● Exercise prompt:
Retype all of the records precisely.

-.-.-

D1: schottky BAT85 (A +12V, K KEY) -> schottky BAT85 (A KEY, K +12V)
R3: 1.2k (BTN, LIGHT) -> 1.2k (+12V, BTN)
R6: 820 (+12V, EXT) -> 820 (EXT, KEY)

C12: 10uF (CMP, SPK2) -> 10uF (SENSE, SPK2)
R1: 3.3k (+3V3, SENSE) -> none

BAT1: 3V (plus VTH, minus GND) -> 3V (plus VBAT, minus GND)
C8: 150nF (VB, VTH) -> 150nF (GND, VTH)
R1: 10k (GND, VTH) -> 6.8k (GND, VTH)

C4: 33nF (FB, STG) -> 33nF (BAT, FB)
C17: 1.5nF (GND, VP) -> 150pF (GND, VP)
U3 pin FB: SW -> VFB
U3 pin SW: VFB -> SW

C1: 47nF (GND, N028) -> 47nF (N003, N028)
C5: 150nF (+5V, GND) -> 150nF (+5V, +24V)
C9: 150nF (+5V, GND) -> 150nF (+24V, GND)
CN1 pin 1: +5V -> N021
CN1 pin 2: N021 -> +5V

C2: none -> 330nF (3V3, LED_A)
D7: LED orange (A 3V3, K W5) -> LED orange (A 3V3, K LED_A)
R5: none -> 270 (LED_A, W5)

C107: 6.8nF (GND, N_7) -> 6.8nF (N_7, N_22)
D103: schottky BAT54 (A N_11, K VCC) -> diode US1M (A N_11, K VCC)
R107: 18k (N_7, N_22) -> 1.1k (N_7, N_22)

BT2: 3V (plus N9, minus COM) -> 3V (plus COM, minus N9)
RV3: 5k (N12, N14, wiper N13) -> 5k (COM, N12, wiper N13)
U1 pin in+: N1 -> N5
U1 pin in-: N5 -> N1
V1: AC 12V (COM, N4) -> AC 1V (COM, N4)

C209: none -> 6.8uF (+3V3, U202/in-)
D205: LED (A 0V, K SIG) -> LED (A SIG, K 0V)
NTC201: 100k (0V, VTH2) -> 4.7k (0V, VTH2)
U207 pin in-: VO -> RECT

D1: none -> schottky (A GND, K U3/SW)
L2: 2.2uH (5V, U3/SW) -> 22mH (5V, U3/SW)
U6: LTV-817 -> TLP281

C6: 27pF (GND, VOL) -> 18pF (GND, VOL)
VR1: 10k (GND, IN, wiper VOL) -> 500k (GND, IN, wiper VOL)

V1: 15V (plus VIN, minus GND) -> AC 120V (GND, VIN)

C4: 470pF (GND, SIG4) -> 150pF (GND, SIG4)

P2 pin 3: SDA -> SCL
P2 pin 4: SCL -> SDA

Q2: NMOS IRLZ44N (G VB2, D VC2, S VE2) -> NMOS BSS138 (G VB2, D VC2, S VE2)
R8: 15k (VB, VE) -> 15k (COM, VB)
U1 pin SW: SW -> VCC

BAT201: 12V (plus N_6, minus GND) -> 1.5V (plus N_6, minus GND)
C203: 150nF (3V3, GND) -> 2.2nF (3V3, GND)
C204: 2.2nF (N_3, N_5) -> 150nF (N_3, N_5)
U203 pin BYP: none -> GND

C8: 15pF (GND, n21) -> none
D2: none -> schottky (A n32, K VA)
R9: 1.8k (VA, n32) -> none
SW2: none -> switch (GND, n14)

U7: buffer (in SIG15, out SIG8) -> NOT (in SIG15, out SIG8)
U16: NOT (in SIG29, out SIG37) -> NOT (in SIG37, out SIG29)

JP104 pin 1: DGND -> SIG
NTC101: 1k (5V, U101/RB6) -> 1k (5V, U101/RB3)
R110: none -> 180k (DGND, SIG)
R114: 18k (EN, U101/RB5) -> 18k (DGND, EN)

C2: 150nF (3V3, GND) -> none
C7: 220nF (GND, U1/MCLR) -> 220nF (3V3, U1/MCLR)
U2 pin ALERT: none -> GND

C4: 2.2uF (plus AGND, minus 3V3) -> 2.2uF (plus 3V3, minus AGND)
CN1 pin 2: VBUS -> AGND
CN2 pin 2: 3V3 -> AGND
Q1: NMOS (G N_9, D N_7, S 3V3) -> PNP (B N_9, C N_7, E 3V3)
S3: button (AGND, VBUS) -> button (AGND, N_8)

-.-.-

● Output below:
D1: schottky BAT85 (A +12V, K KEY) -> schottky BAT85 (A KEY, K +12V)
R3: 1.2k (BTN, LIGHT) -> 1.2k (+12V, BTN)
R6: 820 (+12V, EXT) -> 820 (EXT, KEY)

C12: 10uF (CMP, SPK2) -> 10uF (SENSE, SPK2)
R1: 3.3k (+3V3, SENSE) -> none

BAT1: 3V (plus VTH, minus GND) -> 3V (plus VBAT, minus GND)
C8: 150nF (VB, VTH) -> 150nF (GND, VTH)
R1: 10k (GND, VTH) -> 6.8k (GND, VTH)

C4: 33nF (FB, STG) -> 33nF (BAT, FB)
C17: 1.5nF (GND, VP) -> 150pF (GND, VP)
U3 pin FB: SW -> VFB
U3 pin SW: VFB -> SW

C1: 47nF (GND, N028) -> 47nF (N003, N028)
C5: 150nF (+5V, GND) -> 150nF (+5V, +24V)
C9: 150nF (+5V, GND) -> 150nF (+24V, GND)
CN1 pin 1: +5V -> N021
CN1 pin 2: N021 -> +5V

C2: none -> 330nF (3V3, LED_A)
D7: LED orange (A 3V3, K W5) -> LED orange (A 3V3, K LED_A)
R5: none -> 270 (LED_A, W5)

C107: 6.8nF (GND, N_7) -> 6.8nF (N_7, N_22)
D103: schottky BAT54 (A N_11, K VCC) -> diode US1M (A N_11, K VCC)
R107: 18k (N_7, N_22) -> 1.1k (N_7, N_22)

BT2: 3V (plus N9, minus COM) -> 3V (plus COM, minus N9)
RV3: 5k (N12, N14, wiper N13) -> 5k (COM, N12, wiper N13)
U1 pin in+: N1 -> N5
U1 pin in-: N5 -> N1
V1: AC 12V (COM, N4) -> AC 1V (COM, N4)

C209: none -> 6.8uF (+3V3, U202/in-)
D205: LED (A 0V, K SIG) -> LED (A SIG, K 0V)
NTC201: 100k (0V, VTH2) -> 4.7k (0V, VTH2)
U207 pin in-: VO -> RECT

D1: none -> schottky (A GND, K U3/SW)
L2: 2.2uH (5V, U3/SW) -> 22mH (5V, U3/SW)
U6: LTV-817 -> TLP281

C6: 27pF (GND, VOL) -> 18pF (GND, VOL)
VR1: 10k (GND, IN, wiper VOL) -> 500k (GND, IN, wiper VOL)

V1: 15V (plus VIN, minus GND) -> AC 120V (GND, VIN)

C4: 470pF (GND, SIG4) -> 150pF (GND, SIG4)

P2 pin 3: SDA -> SCL
P2 pin 4: SCL -> SDA

Q2: NMOS IRLZ44N (G VB2, D VC2, S VE2) -> NMOS BSS138 (G VB2, D VC2, S VE2)
R8: 15k (VB, VE) -> 15k (COM, VB)
U1 pin SW: SW -> VCC

BAT201: 12V (plus N_6, minus GND) -> 1.5V (plus N_6, minus GND)
C203: 150nF (3V3, GND) -> 2.2nF (3V3, GND)
C204: 2.2nF (N_3, N_5) -> 150nF (N_3, N_5)
U203 pin BYP: none -> GND

C8: 15pF (GND, n21) -> none
D2: none -> schottky (A n32, K VA)
R9: 1.8k (VA, n32) -> none
SW2: none -> switch (GND, n14)

U7: buffer (in SIG15, out SIG8) -> NOT (in SIG15, out SIG8)
U16: NOT (in SIG29, out SIG37) -> NOT (in SIG37, out SIG29)

JP104 pin 1: DGND -> SIG
NTC101: 1k (5V, U101/RB6) -> 1k (5V, U101/RB3)
R110: none -> 180k (DGND, SIG)
R114: 18k (EN, U101/RB5) -> 18k (DGND, EN)

C2: 150nF (3V3, GND) -> none
C7: 220nF (GND, U1/MCLR) -> 220nF (3V3, U1/MCLR)
U2 pin ALERT: none -> GND

C4: 2.2uF (plus AGND, minus 3V3) -> 2.2uF (plus 3V3, minus AGND)
CN1 pin 2: VBUS -> AGND
CN2 pin 2: 3V3 -> AGND
Q1: NMOS (G N_9, D N_7, S 3V3) -> PNP (B N_9, C N_7, E 3V3)
S3: button (AGND, VBUS) -> button (AGND, N_8)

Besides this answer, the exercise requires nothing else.